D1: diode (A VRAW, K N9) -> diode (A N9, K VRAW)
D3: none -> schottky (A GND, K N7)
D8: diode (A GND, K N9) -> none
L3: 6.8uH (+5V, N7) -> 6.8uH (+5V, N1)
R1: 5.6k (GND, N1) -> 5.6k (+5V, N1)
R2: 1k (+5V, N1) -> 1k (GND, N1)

==

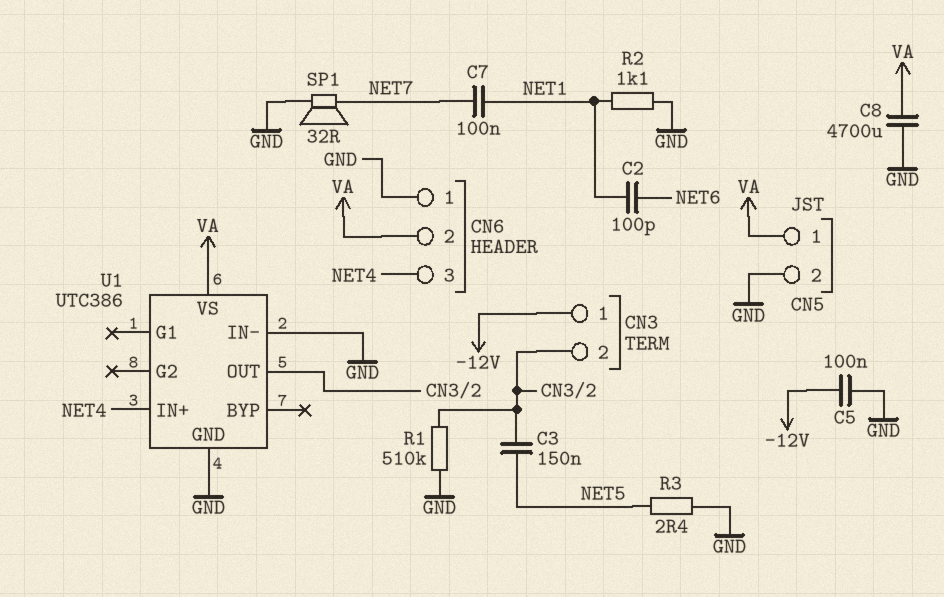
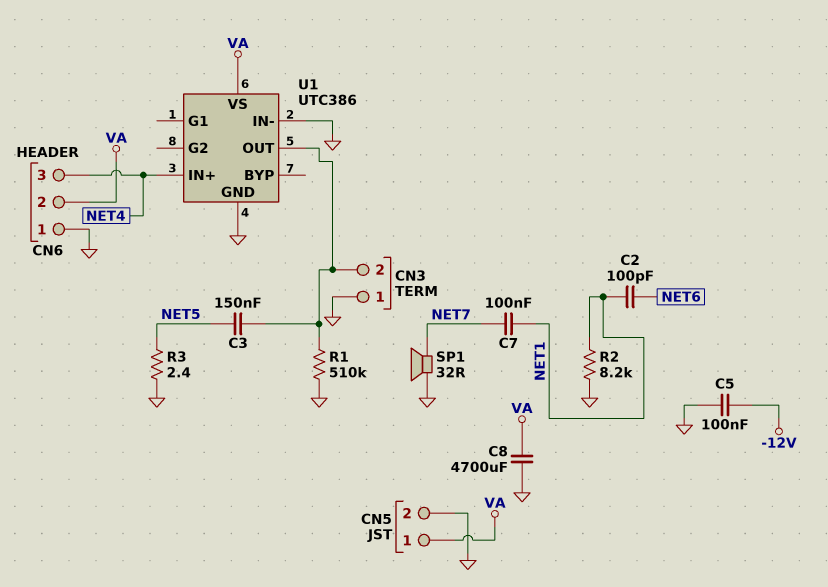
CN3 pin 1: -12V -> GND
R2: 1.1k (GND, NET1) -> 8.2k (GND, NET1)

---

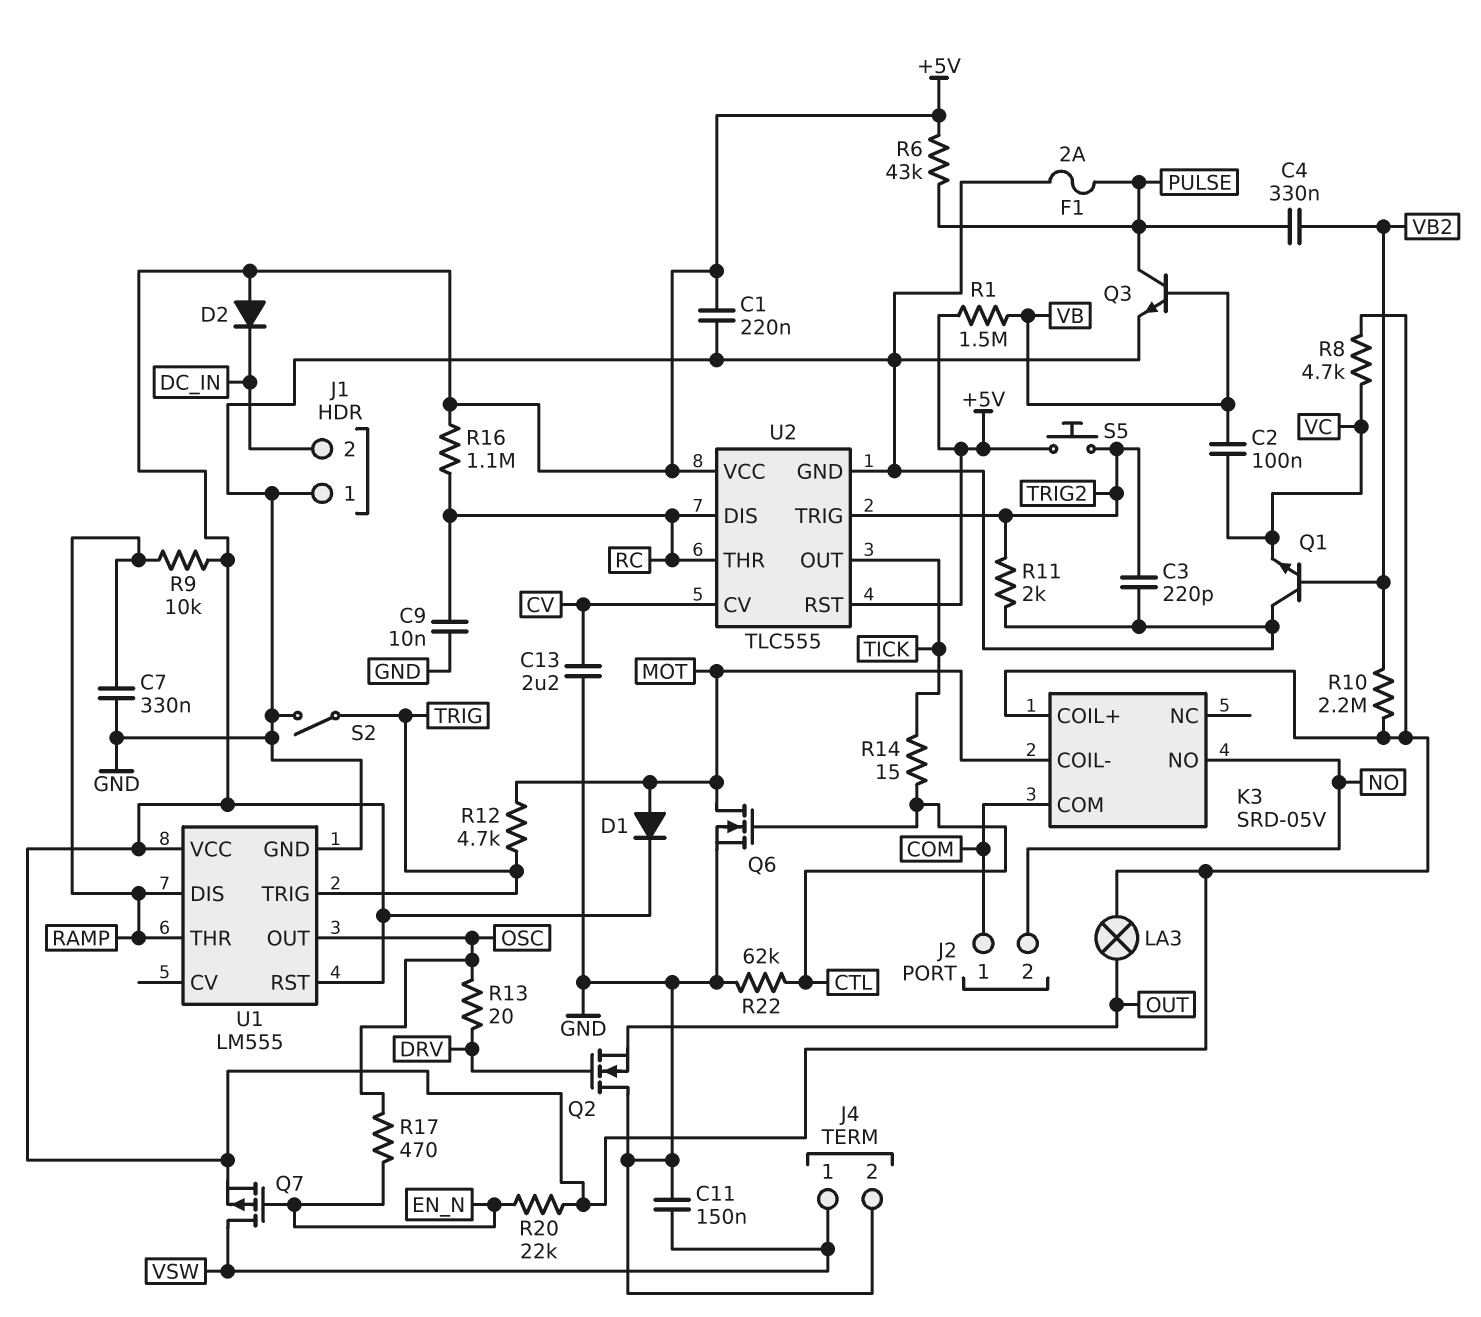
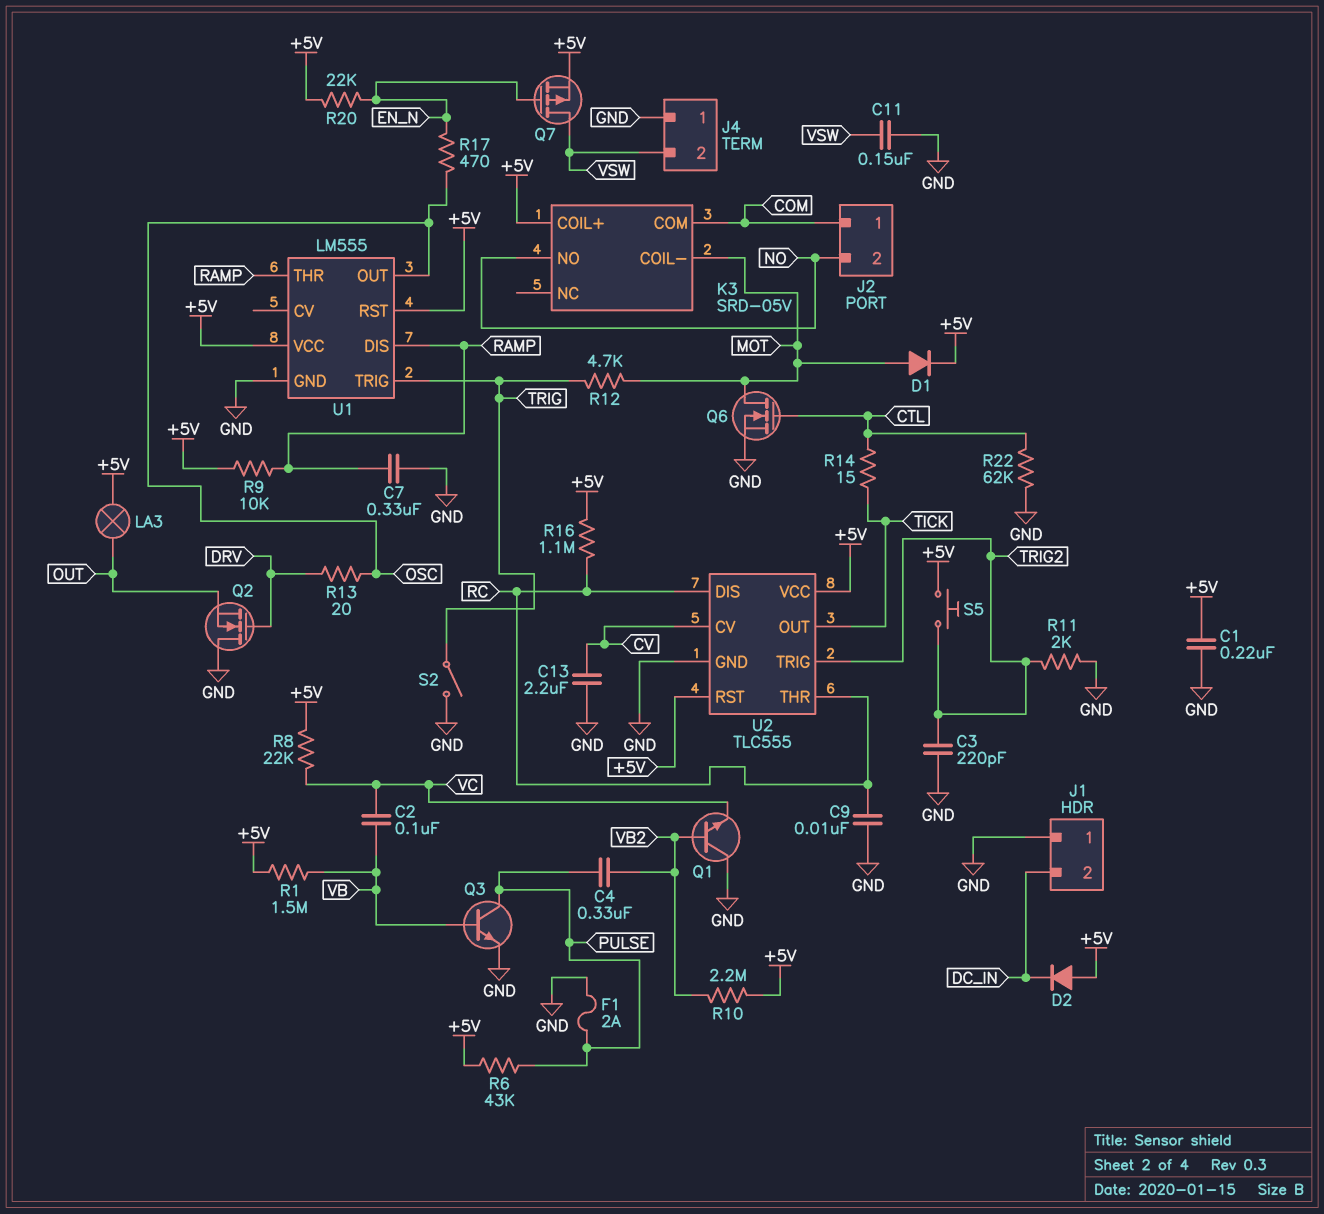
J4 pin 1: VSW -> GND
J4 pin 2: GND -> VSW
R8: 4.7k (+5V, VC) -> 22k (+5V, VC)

* **Exercise description**
Go through the entries line by line and count those with "diode". Give only the count.

* **Response area**
2